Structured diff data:

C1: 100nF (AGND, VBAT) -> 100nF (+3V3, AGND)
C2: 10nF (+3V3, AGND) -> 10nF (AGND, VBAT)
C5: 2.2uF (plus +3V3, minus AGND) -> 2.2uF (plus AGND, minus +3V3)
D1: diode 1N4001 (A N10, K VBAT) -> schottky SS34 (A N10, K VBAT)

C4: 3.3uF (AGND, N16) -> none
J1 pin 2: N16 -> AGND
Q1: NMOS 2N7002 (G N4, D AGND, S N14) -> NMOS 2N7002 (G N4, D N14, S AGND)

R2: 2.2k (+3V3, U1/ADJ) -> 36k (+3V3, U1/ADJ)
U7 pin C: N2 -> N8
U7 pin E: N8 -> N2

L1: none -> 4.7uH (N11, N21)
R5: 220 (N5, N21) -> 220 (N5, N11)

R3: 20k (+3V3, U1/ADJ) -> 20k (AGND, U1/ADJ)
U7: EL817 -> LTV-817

Your task:
Repeat word for word the lines above that run from the line containing "C5: 2.2uF (plus" through the line containing "R3: 20k (+3V3, U1/ADJ) -> 20k (AGND, U1/ADJ)", both ends included, and nothing else.

Result of the task:
C5: 2.2uF (plus +3V3, minus AGND) -> 2.2uF (plus AGND, minus +3V3)
D1: diode 1N4001 (A N10, K VBAT) -> schottky SS34 (A N10, K VBAT)

C4: 3.3uF (AGND, N16) -> none
J1 pin 2: N16 -> AGND
Q1: NMOS 2N7002 (G N4, D AGND, S N14) -> NMOS 2N7002 (G N4, D N14, S AGND)

R2: 2.2k (+3V3, U1/ADJ) -> 36k (+3V3, U1/ADJ)
U7 pin C: N2 -> N8
U7 pin E: N8 -> N2

L1: none -> 4.7uH (N11, N21)
R5: 220 (N5, N21) -> 220 (N5, N11)

R3: 20k (+3V3, U1/ADJ) -> 20k (AGND, U1/ADJ)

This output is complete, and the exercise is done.